:: SOURCE DATA ::
*-*-*

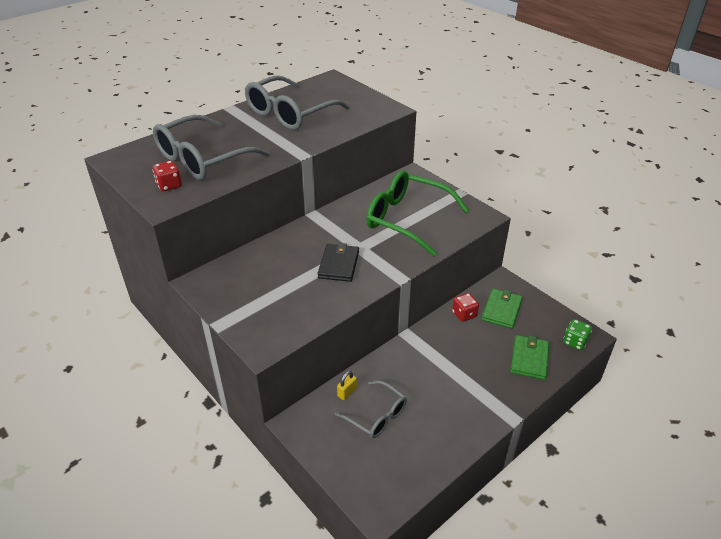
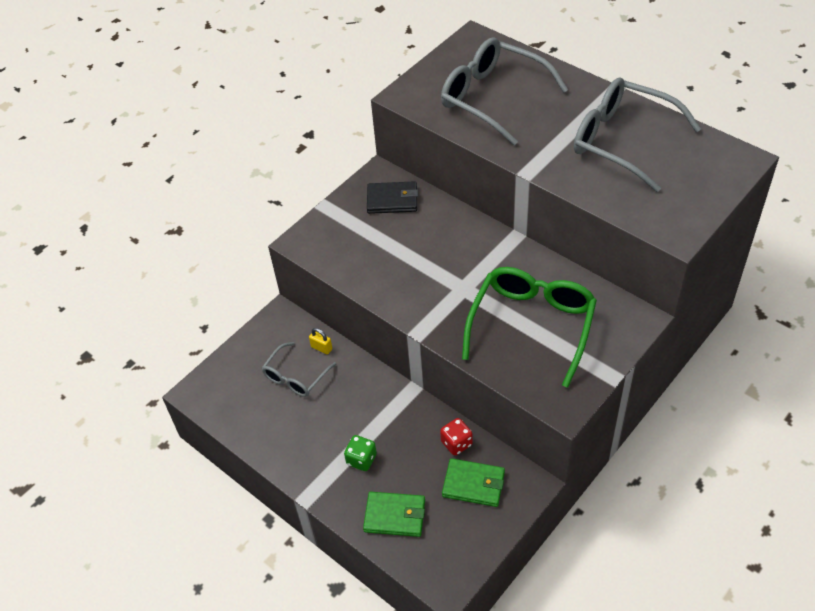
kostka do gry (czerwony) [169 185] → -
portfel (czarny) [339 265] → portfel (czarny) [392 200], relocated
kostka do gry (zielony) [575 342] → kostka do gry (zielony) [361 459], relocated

*-*-*

:: TRY IT ::
Reproduce the entire listing exactly, but omit any pictures.

:: RESULT OF THE EXERCISE ::
kostka do gry (czerwony) [169 185] → -
portfel (czarny) [339 265] → portfel (czarny) [392 200], relocated
kostka do gry (zielony) [575 342] → kostka do gry (zielony) [361 459], relocated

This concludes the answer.